Study material:
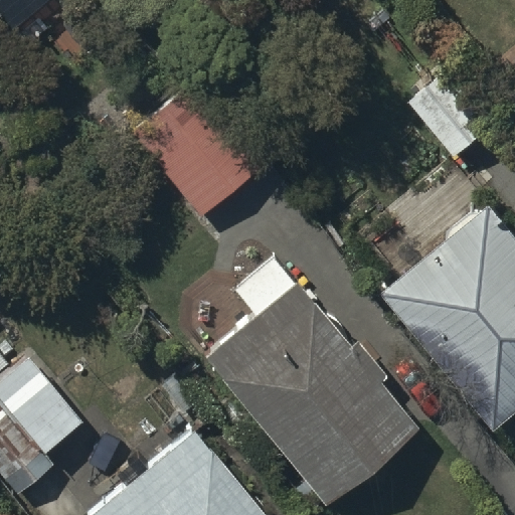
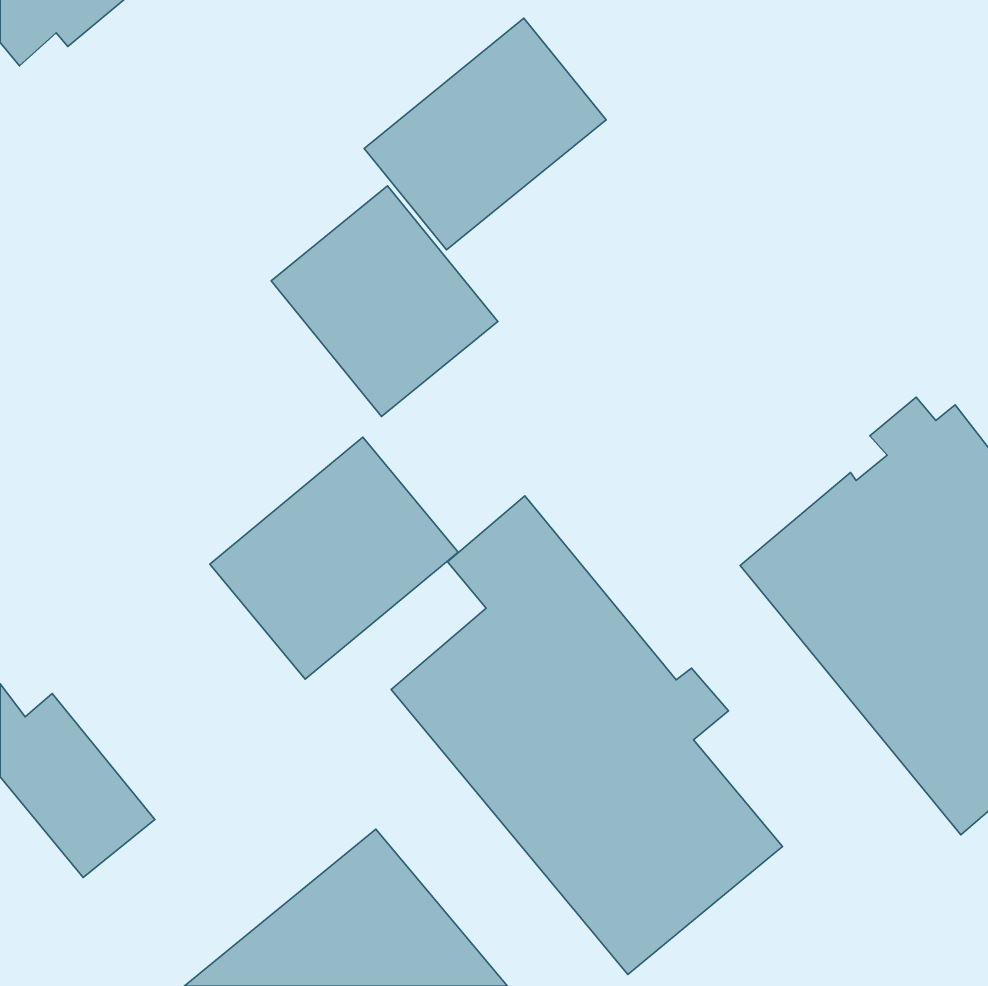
building: none -> [364,18,606,250]
building: none -> [210,437,458,679]

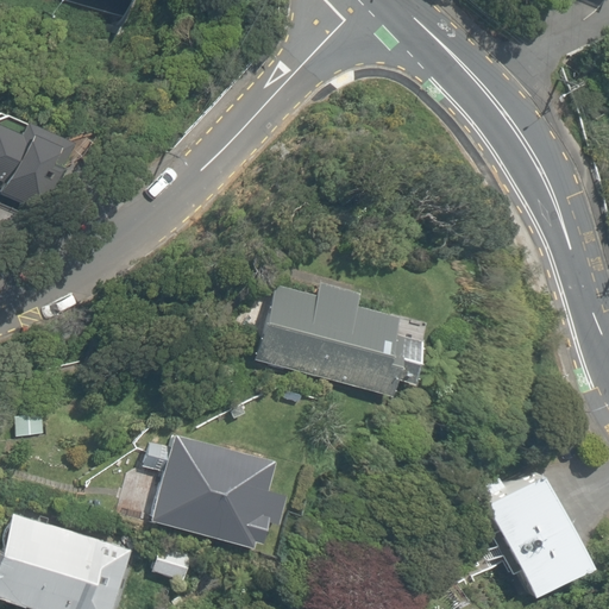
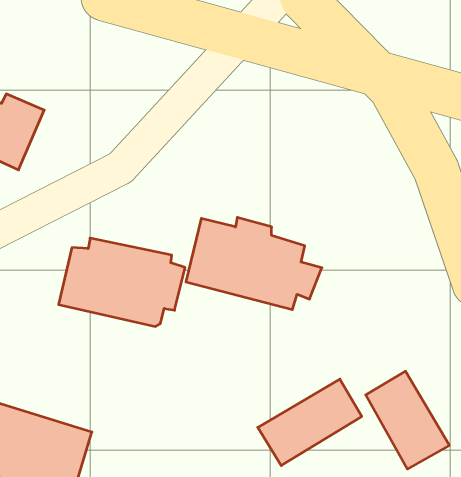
building: [136,434,294,545] -> [59,238,185,326]
building: none -> [258,379,362,466]

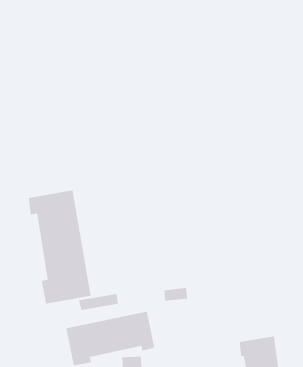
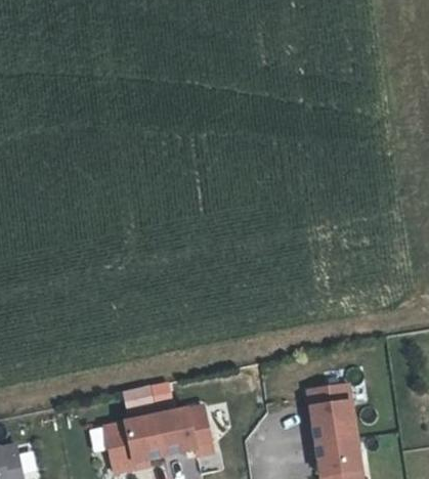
building: [28,190,92,305] -> none
building: none -> [309,383,357,442]

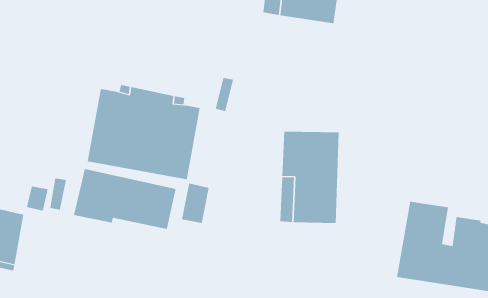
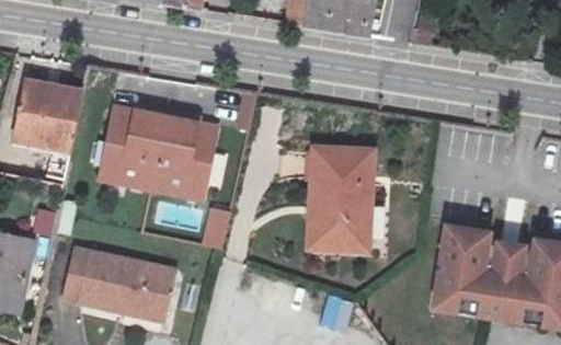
building: none -> [14,79,83,151]
building: [73,169,177,229] -> [59,249,171,314]

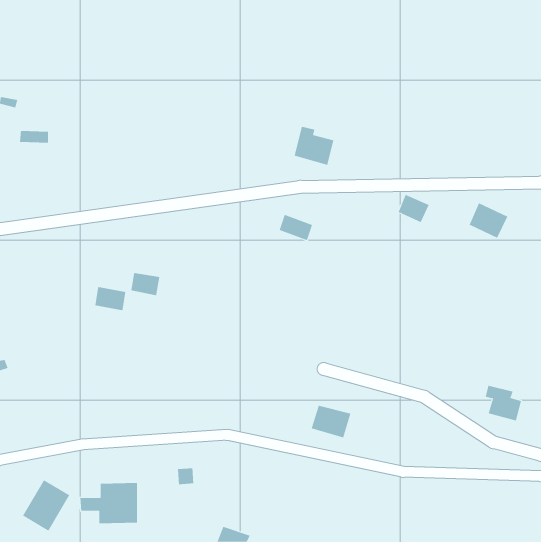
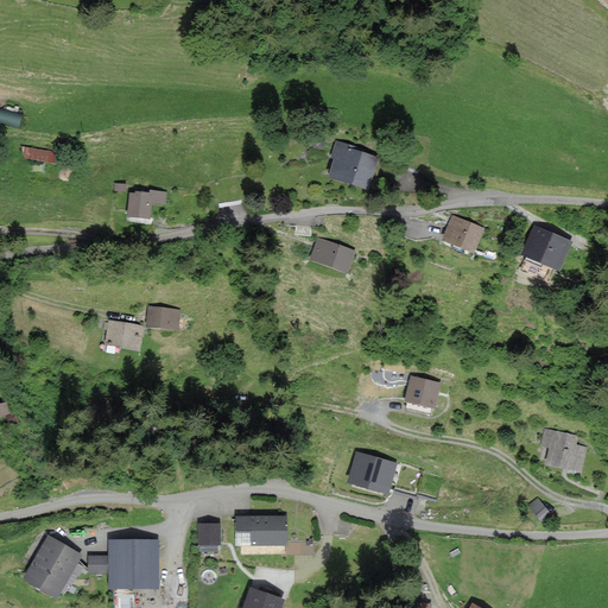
building: none -> [127,189,169,217]
building: none -> [406,376,437,405]
building: none -> [238,517,284,544]

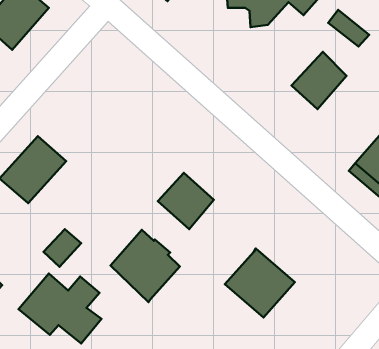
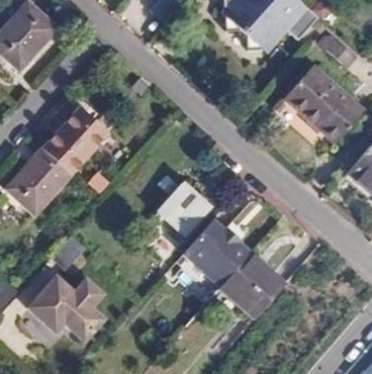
building: none -> [308,90,361,146]
building: none -> [46,107,108,170]
building: [111,230,180,302] -> [184,220,249,288]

Task to complete:
Say how many lines of the data include the word "none". Nothing other than the number should be given.

Response to the exercise:
11